* EXERCISE
Pictures stay out; everything else in the records below gets copied exactly.

* PROVIDED MATERIAL
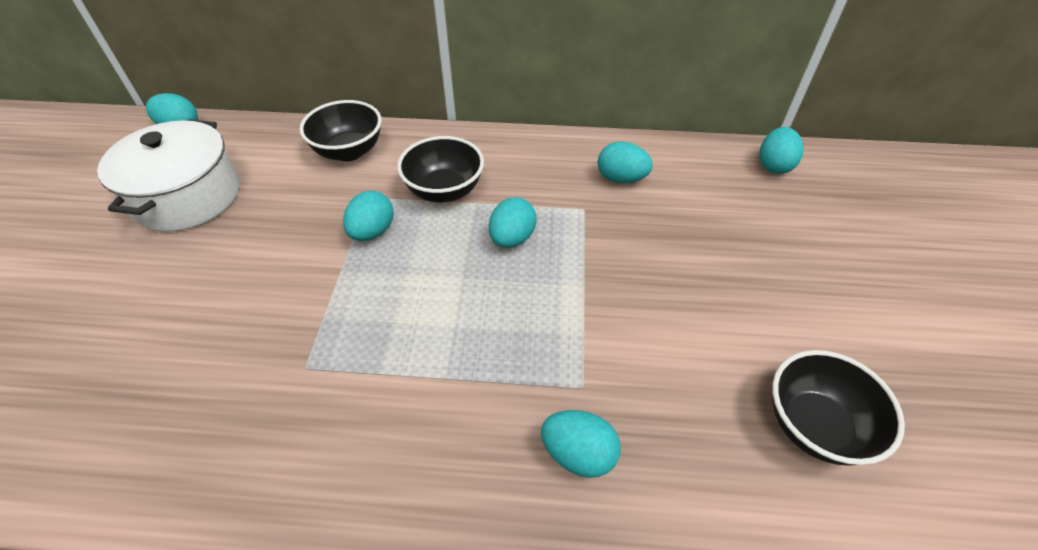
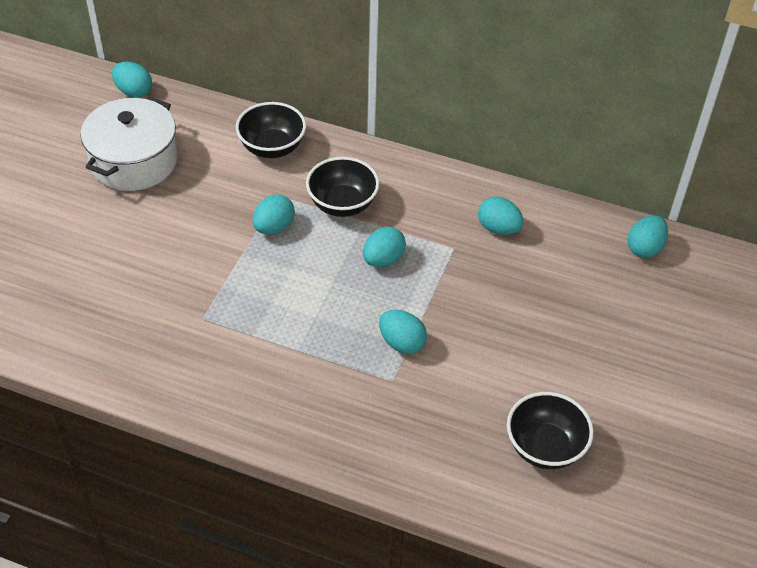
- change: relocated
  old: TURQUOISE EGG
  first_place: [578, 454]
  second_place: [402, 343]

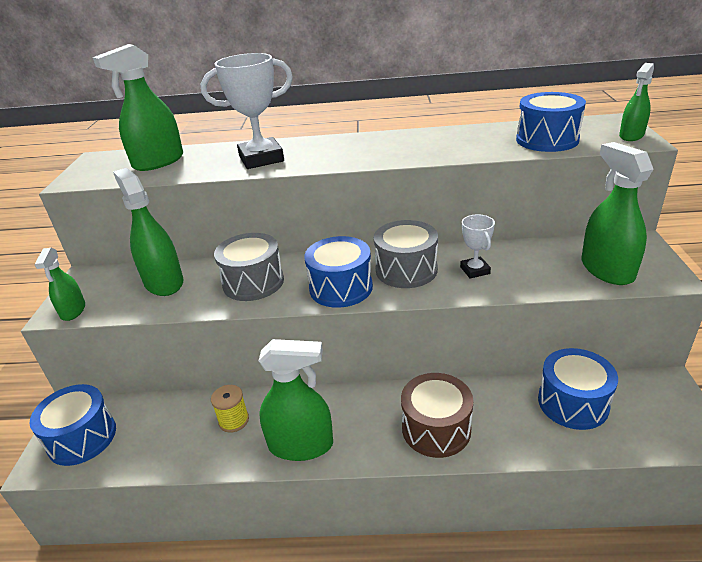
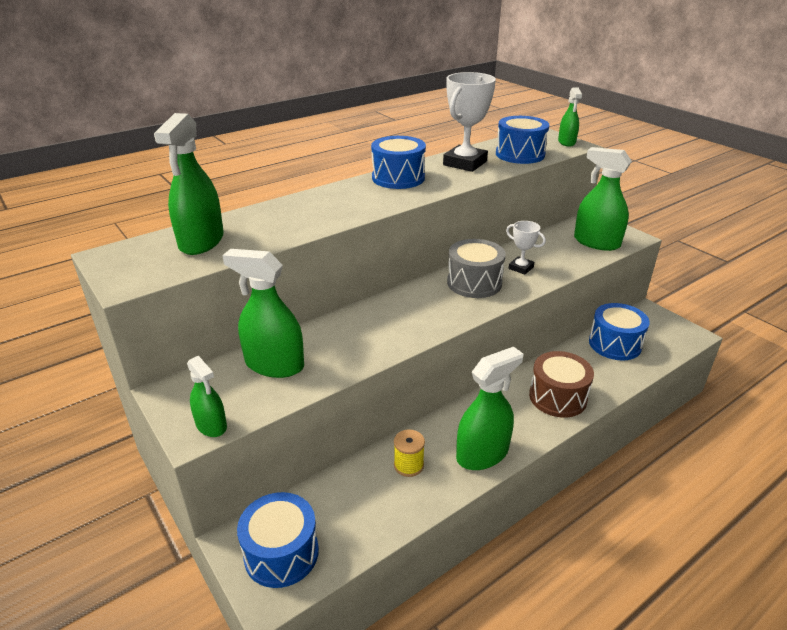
- change: missing
  old: GREY DRUM
  first_place: [253, 282]
- change: relocated
  old: WHITE TROPHY
  first_place: [261, 159]
  second_place: [465, 163]
- change: relocated
  old: BLUE DRUM
  first_place: [341, 288]
  second_place: [398, 178]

* RESPONSE AREA
- change: relocated
  old: TURQUOISE EGG
  first_place: [578, 454]
  second_place: [402, 343]

- change: missing
  old: GREY DRUM
  first_place: [253, 282]
- change: relocated
  old: WHITE TROPHY
  first_place: [261, 159]
  second_place: [465, 163]
- change: relocated
  old: BLUE DRUM
  first_place: [341, 288]
  second_place: [398, 178]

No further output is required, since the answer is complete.